Assignment: Transcribe the records below exactly as written, from the opening line through the line that contains "(302, 539) = (502, 120): black".

Coordinate-based object records
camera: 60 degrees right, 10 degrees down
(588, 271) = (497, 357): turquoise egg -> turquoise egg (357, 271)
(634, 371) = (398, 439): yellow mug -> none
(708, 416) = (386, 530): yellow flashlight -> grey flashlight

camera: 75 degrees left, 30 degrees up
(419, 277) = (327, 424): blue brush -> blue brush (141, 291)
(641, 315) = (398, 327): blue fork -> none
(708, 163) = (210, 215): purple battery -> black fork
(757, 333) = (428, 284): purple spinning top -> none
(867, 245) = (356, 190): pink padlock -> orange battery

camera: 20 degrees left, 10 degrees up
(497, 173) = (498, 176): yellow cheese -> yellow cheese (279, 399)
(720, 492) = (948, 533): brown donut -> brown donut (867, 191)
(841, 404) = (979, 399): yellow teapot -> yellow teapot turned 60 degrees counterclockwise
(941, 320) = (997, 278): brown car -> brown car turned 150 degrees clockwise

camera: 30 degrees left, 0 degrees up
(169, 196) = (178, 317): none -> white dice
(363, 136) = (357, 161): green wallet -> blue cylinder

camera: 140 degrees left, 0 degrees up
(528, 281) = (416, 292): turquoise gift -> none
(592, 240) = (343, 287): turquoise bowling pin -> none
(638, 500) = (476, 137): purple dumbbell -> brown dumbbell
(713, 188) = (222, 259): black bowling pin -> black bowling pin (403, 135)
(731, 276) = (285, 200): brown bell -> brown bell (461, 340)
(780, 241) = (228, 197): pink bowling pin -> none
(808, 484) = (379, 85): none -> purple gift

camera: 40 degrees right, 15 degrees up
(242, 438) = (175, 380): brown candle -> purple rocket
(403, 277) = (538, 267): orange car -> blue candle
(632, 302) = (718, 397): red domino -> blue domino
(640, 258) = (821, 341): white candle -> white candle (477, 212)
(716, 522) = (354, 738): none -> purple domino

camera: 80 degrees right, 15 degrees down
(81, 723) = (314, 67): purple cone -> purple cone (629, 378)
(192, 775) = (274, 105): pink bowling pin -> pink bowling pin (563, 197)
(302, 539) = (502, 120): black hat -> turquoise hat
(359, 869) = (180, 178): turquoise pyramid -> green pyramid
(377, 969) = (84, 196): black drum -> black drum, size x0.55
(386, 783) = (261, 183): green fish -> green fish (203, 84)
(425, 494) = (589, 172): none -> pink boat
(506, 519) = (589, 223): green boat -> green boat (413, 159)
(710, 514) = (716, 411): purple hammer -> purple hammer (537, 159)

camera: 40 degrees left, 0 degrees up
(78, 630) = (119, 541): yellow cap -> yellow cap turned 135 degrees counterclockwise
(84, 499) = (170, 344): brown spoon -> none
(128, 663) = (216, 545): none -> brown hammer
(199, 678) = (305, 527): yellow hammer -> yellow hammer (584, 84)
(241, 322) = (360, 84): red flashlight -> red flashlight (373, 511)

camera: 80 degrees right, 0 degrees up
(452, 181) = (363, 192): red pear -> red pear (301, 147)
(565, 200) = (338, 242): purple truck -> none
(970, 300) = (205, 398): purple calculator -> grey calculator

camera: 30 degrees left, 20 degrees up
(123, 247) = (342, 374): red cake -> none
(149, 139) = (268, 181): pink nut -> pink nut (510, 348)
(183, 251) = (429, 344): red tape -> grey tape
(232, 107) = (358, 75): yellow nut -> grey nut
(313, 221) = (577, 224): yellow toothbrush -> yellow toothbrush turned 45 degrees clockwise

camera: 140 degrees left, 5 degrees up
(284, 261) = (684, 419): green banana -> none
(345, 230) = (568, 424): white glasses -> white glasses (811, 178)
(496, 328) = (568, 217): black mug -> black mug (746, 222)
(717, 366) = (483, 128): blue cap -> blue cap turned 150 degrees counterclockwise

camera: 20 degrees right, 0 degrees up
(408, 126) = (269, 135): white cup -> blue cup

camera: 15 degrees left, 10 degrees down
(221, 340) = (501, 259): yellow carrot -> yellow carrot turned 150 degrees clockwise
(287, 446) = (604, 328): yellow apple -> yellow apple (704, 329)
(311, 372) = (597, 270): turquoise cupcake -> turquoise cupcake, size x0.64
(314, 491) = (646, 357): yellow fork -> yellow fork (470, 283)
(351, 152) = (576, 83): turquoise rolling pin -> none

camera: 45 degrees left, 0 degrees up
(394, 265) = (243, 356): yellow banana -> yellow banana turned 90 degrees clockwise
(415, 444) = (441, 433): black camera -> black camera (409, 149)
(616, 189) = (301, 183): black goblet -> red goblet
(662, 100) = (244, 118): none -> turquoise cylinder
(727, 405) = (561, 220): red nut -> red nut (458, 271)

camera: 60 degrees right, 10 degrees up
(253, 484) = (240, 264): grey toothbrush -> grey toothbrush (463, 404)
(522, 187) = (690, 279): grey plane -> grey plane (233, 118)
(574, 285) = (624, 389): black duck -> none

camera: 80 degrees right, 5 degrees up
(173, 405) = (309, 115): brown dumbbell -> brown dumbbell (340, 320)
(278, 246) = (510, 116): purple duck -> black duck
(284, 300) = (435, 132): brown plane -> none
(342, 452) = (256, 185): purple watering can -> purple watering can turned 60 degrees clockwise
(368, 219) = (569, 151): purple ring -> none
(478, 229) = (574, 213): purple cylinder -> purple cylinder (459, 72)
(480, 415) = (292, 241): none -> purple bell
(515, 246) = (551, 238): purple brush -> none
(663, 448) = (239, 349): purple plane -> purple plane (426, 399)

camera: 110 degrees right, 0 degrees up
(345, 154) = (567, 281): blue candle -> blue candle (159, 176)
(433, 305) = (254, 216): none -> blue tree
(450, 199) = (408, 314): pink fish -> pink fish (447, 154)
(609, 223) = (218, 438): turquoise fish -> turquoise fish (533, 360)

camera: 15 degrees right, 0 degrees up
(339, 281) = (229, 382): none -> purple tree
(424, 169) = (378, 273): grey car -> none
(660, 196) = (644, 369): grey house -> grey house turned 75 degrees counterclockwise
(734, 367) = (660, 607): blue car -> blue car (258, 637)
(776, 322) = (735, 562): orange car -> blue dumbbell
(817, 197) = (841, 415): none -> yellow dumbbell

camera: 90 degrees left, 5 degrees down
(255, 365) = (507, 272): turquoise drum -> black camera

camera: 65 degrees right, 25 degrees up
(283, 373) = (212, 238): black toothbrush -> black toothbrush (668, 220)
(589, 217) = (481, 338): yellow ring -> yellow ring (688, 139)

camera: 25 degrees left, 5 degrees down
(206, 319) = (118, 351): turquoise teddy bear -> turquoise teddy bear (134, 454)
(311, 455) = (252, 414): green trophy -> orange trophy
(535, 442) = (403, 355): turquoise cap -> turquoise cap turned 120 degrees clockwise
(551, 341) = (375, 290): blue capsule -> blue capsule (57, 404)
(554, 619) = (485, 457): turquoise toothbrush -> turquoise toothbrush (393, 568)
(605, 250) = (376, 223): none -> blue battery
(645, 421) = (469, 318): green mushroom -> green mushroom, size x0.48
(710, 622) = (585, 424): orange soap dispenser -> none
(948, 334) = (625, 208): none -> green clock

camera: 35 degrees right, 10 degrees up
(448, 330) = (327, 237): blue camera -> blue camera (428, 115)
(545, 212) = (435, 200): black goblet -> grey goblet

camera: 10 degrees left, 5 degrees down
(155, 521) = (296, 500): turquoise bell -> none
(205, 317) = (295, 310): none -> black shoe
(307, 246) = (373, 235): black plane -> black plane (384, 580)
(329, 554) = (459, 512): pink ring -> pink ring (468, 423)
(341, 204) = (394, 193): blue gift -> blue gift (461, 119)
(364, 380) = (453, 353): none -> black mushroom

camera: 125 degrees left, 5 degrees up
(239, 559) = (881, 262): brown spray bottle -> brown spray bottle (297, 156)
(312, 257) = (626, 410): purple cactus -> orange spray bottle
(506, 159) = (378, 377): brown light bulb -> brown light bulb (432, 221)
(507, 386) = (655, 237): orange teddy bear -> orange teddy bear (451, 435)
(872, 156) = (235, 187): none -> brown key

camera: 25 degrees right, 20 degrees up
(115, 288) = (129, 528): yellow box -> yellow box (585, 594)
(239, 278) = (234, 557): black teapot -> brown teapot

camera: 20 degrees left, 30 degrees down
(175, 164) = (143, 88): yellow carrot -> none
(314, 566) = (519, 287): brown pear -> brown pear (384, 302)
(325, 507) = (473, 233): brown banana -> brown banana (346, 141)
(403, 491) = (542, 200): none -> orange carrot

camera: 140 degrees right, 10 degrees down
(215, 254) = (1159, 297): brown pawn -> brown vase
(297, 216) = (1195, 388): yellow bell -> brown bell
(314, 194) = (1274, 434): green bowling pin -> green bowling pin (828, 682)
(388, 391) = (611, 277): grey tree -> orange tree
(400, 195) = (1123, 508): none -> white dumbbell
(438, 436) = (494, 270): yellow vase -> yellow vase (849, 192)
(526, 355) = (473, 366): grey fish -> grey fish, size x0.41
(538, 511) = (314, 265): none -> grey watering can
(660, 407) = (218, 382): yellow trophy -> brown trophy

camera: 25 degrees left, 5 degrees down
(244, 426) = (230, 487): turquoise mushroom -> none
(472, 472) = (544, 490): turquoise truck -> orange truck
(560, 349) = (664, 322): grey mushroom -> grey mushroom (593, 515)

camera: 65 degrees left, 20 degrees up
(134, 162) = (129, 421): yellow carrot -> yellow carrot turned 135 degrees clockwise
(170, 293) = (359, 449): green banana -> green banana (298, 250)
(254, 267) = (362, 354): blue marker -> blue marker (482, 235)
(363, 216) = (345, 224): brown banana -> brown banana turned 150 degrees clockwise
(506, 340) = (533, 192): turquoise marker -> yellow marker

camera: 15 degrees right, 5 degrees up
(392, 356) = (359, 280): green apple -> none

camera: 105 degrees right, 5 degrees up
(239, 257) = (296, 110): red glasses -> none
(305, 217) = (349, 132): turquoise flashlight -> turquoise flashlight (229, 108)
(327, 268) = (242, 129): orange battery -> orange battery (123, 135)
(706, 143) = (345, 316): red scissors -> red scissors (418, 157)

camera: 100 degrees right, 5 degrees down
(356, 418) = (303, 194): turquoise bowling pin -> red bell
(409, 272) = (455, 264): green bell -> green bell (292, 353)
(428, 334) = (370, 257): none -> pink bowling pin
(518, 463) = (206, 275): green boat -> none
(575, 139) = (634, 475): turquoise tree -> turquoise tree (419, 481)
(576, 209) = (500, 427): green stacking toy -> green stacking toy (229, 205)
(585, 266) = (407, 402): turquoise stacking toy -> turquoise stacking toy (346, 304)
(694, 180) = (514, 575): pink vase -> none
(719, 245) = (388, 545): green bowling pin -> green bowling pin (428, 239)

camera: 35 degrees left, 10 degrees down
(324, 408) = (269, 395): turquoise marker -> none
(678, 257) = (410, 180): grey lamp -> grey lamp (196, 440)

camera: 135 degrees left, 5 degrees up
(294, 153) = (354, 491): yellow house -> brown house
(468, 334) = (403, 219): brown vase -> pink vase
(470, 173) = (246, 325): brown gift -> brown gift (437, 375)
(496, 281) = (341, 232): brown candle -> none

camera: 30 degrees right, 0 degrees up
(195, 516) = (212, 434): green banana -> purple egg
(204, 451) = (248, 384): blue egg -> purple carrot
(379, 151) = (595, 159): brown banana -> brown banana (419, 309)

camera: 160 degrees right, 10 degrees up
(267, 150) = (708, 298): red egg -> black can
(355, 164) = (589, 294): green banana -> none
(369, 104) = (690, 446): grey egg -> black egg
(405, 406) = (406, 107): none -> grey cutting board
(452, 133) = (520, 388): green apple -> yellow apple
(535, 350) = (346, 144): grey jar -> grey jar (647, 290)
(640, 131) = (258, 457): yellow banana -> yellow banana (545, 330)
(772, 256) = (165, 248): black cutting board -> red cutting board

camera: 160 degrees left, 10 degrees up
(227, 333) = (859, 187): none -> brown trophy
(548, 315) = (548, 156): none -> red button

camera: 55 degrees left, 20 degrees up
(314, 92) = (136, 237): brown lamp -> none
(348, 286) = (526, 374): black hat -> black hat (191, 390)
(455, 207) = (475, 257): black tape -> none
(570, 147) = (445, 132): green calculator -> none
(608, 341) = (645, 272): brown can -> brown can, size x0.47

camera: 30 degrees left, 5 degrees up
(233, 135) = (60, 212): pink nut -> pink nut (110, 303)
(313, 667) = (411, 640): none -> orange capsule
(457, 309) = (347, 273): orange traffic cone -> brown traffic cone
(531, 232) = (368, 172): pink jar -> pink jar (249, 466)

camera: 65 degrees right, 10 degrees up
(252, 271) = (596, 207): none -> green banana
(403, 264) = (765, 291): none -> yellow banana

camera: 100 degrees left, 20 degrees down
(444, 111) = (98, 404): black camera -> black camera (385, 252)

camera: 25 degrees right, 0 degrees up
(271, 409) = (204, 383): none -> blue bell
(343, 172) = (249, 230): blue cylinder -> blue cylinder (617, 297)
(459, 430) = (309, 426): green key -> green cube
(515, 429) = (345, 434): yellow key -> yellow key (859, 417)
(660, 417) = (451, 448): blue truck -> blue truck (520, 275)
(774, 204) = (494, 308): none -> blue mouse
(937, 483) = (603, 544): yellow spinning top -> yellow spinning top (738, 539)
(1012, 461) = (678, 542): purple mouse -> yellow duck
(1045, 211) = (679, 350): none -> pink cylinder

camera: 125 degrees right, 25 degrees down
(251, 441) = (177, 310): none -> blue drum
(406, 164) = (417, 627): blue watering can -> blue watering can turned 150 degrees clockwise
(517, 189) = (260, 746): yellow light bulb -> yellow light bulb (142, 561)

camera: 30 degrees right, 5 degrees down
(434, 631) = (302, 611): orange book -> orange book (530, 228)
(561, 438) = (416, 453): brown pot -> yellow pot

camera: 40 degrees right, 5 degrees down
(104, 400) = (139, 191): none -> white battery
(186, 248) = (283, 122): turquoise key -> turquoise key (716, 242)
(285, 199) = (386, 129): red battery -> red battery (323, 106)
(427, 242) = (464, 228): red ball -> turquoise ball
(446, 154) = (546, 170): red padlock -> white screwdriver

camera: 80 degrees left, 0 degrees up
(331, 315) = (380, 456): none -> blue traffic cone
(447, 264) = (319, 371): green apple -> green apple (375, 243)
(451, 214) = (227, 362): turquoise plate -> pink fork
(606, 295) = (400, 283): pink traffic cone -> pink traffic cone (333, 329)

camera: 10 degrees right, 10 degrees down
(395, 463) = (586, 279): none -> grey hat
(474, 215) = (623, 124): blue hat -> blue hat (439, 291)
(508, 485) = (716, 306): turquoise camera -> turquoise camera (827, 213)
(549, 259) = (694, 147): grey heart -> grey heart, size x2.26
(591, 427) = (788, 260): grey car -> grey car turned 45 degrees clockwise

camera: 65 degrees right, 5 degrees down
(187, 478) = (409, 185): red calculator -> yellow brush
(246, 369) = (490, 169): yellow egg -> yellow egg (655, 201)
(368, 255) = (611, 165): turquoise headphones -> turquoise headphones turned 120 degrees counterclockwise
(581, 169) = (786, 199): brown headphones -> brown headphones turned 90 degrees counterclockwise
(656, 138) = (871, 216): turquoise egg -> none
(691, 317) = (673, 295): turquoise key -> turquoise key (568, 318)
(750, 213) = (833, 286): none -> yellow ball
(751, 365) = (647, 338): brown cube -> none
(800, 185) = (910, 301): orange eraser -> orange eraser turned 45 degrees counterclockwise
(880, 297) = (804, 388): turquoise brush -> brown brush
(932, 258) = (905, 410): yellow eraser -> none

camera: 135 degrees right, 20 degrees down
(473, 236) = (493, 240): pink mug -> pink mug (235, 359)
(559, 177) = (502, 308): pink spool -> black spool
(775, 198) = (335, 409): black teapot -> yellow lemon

Response to the task:
camera: 60 degrees right, 10 degrees down
(588, 271) = (497, 357): turquoise egg -> turquoise egg (357, 271)
(634, 371) = (398, 439): yellow mug -> none
(708, 416) = (386, 530): yellow flashlight -> grey flashlight

camera: 75 degrees left, 30 degrees up
(419, 277) = (327, 424): blue brush -> blue brush (141, 291)
(641, 315) = (398, 327): blue fork -> none
(708, 163) = (210, 215): purple battery -> black fork
(757, 333) = (428, 284): purple spinning top -> none
(867, 245) = (356, 190): pink padlock -> orange battery

camera: 20 degrees left, 10 degrees up
(497, 173) = (498, 176): yellow cheese -> yellow cheese (279, 399)
(720, 492) = (948, 533): brown donut -> brown donut (867, 191)
(841, 404) = (979, 399): yellow teapot -> yellow teapot turned 60 degrees counterclockwise
(941, 320) = (997, 278): brown car -> brown car turned 150 degrees clockwise

camera: 30 degrees left, 0 degrees up
(169, 196) = (178, 317): none -> white dice
(363, 136) = (357, 161): green wallet -> blue cylinder

camera: 140 degrees left, 0 degrees up
(528, 281) = (416, 292): turquoise gift -> none
(592, 240) = (343, 287): turquoise bowling pin -> none
(638, 500) = (476, 137): purple dumbbell -> brown dumbbell
(713, 188) = (222, 259): black bowling pin -> black bowling pin (403, 135)
(731, 276) = (285, 200): brown bell -> brown bell (461, 340)
(780, 241) = (228, 197): pink bowling pin -> none
(808, 484) = (379, 85): none -> purple gift

camera: 40 degrees right, 15 degrees up
(242, 438) = (175, 380): brown candle -> purple rocket
(403, 277) = (538, 267): orange car -> blue candle
(632, 302) = (718, 397): red domino -> blue domino
(640, 258) = (821, 341): white candle -> white candle (477, 212)
(716, 522) = (354, 738): none -> purple domino

camera: 80 degrees right, 15 degrees down
(81, 723) = (314, 67): purple cone -> purple cone (629, 378)
(192, 775) = (274, 105): pink bowling pin -> pink bowling pin (563, 197)
(302, 539) = (502, 120): black hat -> turquoise hat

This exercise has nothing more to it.